▶ **Dataset content**
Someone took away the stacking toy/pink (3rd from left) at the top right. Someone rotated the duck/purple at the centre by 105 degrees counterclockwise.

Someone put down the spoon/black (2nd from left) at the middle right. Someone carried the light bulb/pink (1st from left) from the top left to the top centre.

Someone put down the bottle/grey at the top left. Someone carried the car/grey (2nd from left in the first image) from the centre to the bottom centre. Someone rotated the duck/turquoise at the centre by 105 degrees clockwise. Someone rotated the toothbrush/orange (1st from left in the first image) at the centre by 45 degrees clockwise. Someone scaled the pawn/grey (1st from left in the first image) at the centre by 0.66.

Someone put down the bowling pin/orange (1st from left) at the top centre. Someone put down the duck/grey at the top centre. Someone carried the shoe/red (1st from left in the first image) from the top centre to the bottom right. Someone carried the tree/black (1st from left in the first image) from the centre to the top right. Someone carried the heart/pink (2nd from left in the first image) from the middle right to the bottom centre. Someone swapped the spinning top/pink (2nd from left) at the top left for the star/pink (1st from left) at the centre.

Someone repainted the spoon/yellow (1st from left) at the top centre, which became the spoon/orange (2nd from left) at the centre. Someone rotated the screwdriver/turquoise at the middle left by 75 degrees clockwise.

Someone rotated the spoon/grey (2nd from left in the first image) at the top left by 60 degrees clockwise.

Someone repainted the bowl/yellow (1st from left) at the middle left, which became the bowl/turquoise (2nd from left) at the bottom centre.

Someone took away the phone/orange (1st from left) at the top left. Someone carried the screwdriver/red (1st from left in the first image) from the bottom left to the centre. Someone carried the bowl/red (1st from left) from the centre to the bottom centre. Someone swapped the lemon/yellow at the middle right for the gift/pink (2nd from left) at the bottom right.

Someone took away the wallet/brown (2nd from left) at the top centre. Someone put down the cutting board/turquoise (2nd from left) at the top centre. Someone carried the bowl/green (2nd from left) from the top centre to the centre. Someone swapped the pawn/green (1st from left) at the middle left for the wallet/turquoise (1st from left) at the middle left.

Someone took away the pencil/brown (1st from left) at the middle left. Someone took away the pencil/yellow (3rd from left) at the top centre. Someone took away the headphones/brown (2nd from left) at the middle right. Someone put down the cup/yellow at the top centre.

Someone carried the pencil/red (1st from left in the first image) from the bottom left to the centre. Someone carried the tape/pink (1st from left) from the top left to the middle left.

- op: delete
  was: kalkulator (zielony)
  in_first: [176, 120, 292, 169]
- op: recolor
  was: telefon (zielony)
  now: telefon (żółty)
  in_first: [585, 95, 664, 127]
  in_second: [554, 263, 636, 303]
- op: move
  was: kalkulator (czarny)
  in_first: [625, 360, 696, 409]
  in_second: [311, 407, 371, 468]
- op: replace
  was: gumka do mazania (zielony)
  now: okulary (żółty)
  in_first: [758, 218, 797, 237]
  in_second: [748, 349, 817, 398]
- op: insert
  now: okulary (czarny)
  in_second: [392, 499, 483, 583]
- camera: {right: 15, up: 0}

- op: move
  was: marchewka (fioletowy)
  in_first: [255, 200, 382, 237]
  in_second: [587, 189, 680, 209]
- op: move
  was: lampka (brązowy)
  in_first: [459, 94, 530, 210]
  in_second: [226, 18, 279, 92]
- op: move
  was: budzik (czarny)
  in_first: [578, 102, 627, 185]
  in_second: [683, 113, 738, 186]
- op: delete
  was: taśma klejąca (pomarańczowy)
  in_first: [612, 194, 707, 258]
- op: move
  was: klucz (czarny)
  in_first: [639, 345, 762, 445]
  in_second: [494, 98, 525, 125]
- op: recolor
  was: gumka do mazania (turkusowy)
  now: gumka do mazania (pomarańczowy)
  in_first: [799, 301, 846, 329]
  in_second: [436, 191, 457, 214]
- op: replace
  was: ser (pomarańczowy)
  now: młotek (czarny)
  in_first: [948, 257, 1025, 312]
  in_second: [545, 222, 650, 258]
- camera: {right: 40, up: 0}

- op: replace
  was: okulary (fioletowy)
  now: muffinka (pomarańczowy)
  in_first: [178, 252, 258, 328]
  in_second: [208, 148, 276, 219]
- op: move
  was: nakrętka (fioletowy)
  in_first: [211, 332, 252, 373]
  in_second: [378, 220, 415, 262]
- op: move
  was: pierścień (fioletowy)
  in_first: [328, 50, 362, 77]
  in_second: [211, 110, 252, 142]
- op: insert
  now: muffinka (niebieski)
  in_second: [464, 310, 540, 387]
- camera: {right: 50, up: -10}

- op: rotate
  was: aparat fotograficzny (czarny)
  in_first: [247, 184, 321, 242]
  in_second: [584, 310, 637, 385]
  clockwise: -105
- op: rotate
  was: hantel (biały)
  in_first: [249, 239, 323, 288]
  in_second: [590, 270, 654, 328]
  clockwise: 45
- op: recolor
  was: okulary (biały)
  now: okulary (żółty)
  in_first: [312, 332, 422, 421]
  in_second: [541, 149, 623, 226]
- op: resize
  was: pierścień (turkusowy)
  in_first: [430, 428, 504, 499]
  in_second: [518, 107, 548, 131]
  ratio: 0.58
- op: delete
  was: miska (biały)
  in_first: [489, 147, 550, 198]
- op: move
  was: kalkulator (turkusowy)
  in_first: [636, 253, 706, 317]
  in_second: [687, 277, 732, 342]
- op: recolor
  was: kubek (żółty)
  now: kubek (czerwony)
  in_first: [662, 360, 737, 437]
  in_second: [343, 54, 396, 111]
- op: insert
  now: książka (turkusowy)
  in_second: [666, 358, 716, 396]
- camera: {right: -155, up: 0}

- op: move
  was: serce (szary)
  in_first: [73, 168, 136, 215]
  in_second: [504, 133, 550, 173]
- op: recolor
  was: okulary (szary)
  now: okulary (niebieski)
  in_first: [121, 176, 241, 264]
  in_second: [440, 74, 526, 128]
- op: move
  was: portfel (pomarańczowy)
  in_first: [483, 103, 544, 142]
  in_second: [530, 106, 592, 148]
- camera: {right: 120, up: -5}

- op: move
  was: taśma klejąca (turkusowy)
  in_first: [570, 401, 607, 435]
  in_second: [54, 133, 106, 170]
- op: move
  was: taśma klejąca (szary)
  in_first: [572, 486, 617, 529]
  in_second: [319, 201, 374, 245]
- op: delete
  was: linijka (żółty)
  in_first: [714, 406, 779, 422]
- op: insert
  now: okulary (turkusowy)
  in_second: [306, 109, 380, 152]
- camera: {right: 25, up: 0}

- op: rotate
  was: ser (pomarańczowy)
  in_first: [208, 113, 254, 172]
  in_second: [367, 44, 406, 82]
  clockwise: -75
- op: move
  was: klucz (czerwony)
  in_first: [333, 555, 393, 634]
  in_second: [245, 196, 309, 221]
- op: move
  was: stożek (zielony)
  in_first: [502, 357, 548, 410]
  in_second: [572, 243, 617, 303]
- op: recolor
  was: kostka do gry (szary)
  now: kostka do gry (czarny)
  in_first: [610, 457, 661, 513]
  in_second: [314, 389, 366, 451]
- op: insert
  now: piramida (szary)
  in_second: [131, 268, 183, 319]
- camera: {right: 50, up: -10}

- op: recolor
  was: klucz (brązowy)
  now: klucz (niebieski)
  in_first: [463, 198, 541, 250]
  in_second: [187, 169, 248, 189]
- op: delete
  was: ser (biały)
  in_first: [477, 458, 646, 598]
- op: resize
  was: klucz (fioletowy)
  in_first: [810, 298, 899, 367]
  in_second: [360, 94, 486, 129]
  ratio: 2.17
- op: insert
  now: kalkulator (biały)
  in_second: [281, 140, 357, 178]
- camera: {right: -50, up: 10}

▶ **Problem to solve**
Keeping each word as given, write out the material above.

▶ **Solution**
Someone took away the stacking toy/pink (3rd from left) at the top right. Someone rotated the duck/purple at the centre by 105 degrees counterclockwise.

Someone put down the spoon/black (2nd from left) at the middle right. Someone carried the light bulb/pink (1st from left) from the top left to the top centre.

Someone put down the bottle/grey at the top left. Someone carried the car/grey (2nd from left in the first image) from the centre to the bottom centre. Someone rotated the duck/turquoise at the centre by 105 degrees clockwise. Someone rotated the toothbrush/orange (1st from left in the first image) at the centre by 45 degrees clockwise. Someone scaled the pawn/grey (1st from left in the first image) at the centre by 0.66.

Someone put down the bowling pin/orange (1st from left) at the top centre. Someone put down the duck/grey at the top centre. Someone carried the shoe/red (1st from left in the first image) from the top centre to the bottom right. Someone carried the tree/black (1st from left in the first image) from the centre to the top right. Someone carried the heart/pink (2nd from left in the first image) from the middle right to the bottom centre. Someone swapped the spinning top/pink (2nd from left) at the top left for the star/pink (1st from left) at the centre.

Someone repainted the spoon/yellow (1st from left) at the top centre, which became the spoon/orange (2nd from left) at the centre. Someone rotated the screwdriver/turquoise at the middle left by 75 degrees clockwise.

Someone rotated the spoon/grey (2nd from left in the first image) at the top left by 60 degrees clockwise.

Someone repainted the bowl/yellow (1st from left) at the middle left, which became the bowl/turquoise (2nd from left) at the bottom centre.

Someone took away the phone/orange (1st from left) at the top left. Someone carried the screwdriver/red (1st from left in the first image) from the bottom left to the centre. Someone carried the bowl/red (1st from left) from the centre to the bottom centre. Someone swapped the lemon/yellow at the middle right for the gift/pink (2nd from left) at the bottom right.

Someone took away the wallet/brown (2nd from left) at the top centre. Someone put down the cutting board/turquoise (2nd from left) at the top centre. Someone carried the bowl/green (2nd from left) from the top centre to the centre. Someone swapped the pawn/green (1st from left) at the middle left for the wallet/turquoise (1st from left) at the middle left.

Someone took away the pencil/brown (1st from left) at the middle left. Someone took away the pencil/yellow (3rd from left) at the top centre. Someone took away the headphones/brown (2nd from left) at the middle right. Someone put down the cup/yellow at the top centre.

Someone carried the pencil/red (1st from left in the first image) from the bottom left to the centre. Someone carried the tape/pink (1st from left) from the top left to the middle left.

- op: delete
  was: kalkulator (zielony)
  in_first: [176, 120, 292, 169]
- op: recolor
  was: telefon (zielony)
  now: telefon (żółty)
  in_first: [585, 95, 664, 127]
  in_second: [554, 263, 636, 303]
- op: move
  was: kalkulator (czarny)
  in_first: [625, 360, 696, 409]
  in_second: [311, 407, 371, 468]
- op: replace
  was: gumka do mazania (zielony)
  now: okulary (żółty)
  in_first: [758, 218, 797, 237]
  in_second: [748, 349, 817, 398]
- op: insert
  now: okulary (czarny)
  in_second: [392, 499, 483, 583]
- camera: {right: 15, up: 0}

- op: move
  was: marchewka (fioletowy)
  in_first: [255, 200, 382, 237]
  in_second: [587, 189, 680, 209]
- op: move
  was: lampka (brązowy)
  in_first: [459, 94, 530, 210]
  in_second: [226, 18, 279, 92]
- op: move
  was: budzik (czarny)
  in_first: [578, 102, 627, 185]
  in_second: [683, 113, 738, 186]
- op: delete
  was: taśma klejąca (pomarańczowy)
  in_first: [612, 194, 707, 258]
- op: move
  was: klucz (czarny)
  in_first: [639, 345, 762, 445]
  in_second: [494, 98, 525, 125]
- op: recolor
  was: gumka do mazania (turkusowy)
  now: gumka do mazania (pomarańczowy)
  in_first: [799, 301, 846, 329]
  in_second: [436, 191, 457, 214]
- op: replace
  was: ser (pomarańczowy)
  now: młotek (czarny)
  in_first: [948, 257, 1025, 312]
  in_second: [545, 222, 650, 258]
- camera: {right: 40, up: 0}

- op: replace
  was: okulary (fioletowy)
  now: muffinka (pomarańczowy)
  in_first: [178, 252, 258, 328]
  in_second: [208, 148, 276, 219]
- op: move
  was: nakrętka (fioletowy)
  in_first: [211, 332, 252, 373]
  in_second: [378, 220, 415, 262]
- op: move
  was: pierścień (fioletowy)
  in_first: [328, 50, 362, 77]
  in_second: [211, 110, 252, 142]
- op: insert
  now: muffinka (niebieski)
  in_second: [464, 310, 540, 387]
- camera: {right: 50, up: -10}

- op: rotate
  was: aparat fotograficzny (czarny)
  in_first: [247, 184, 321, 242]
  in_second: [584, 310, 637, 385]
  clockwise: -105
- op: rotate
  was: hantel (biały)
  in_first: [249, 239, 323, 288]
  in_second: [590, 270, 654, 328]
  clockwise: 45
- op: recolor
  was: okulary (biały)
  now: okulary (żółty)
  in_first: [312, 332, 422, 421]
  in_second: [541, 149, 623, 226]
- op: resize
  was: pierścień (turkusowy)
  in_first: [430, 428, 504, 499]
  in_second: [518, 107, 548, 131]
  ratio: 0.58
- op: delete
  was: miska (biały)
  in_first: [489, 147, 550, 198]
- op: move
  was: kalkulator (turkusowy)
  in_first: [636, 253, 706, 317]
  in_second: [687, 277, 732, 342]
- op: recolor
  was: kubek (żółty)
  now: kubek (czerwony)
  in_first: [662, 360, 737, 437]
  in_second: [343, 54, 396, 111]
- op: insert
  now: książka (turkusowy)
  in_second: [666, 358, 716, 396]
- camera: {right: -155, up: 0}

- op: move
  was: serce (szary)
  in_first: [73, 168, 136, 215]
  in_second: [504, 133, 550, 173]
- op: recolor
  was: okulary (szary)
  now: okulary (niebieski)
  in_first: [121, 176, 241, 264]
  in_second: [440, 74, 526, 128]
- op: move
  was: portfel (pomarańczowy)
  in_first: [483, 103, 544, 142]
  in_second: [530, 106, 592, 148]
- camera: {right: 120, up: -5}

- op: move
  was: taśma klejąca (turkusowy)
  in_first: [570, 401, 607, 435]
  in_second: [54, 133, 106, 170]
- op: move
  was: taśma klejąca (szary)
  in_first: [572, 486, 617, 529]
  in_second: [319, 201, 374, 245]
- op: delete
  was: linijka (żółty)
  in_first: [714, 406, 779, 422]
- op: insert
  now: okulary (turkusowy)
  in_second: [306, 109, 380, 152]
- camera: {right: 25, up: 0}

- op: rotate
  was: ser (pomarańczowy)
  in_first: [208, 113, 254, 172]
  in_second: [367, 44, 406, 82]
  clockwise: -75
- op: move
  was: klucz (czerwony)
  in_first: [333, 555, 393, 634]
  in_second: [245, 196, 309, 221]
- op: move
  was: stożek (zielony)
  in_first: [502, 357, 548, 410]
  in_second: [572, 243, 617, 303]
- op: recolor
  was: kostka do gry (szary)
  now: kostka do gry (czarny)
  in_first: [610, 457, 661, 513]
  in_second: [314, 389, 366, 451]
- op: insert
  now: piramida (szary)
  in_second: [131, 268, 183, 319]
- camera: {right: 50, up: -10}

- op: recolor
  was: klucz (brązowy)
  now: klucz (niebieski)
  in_first: [463, 198, 541, 250]
  in_second: [187, 169, 248, 189]
- op: delete
  was: ser (biały)
  in_first: [477, 458, 646, 598]
- op: resize
  was: klucz (fioletowy)
  in_first: [810, 298, 899, 367]
  in_second: [360, 94, 486, 129]
  ratio: 2.17
- op: insert
  now: kalkulator (biały)
  in_second: [281, 140, 357, 178]
- camera: {right: -50, up: 10}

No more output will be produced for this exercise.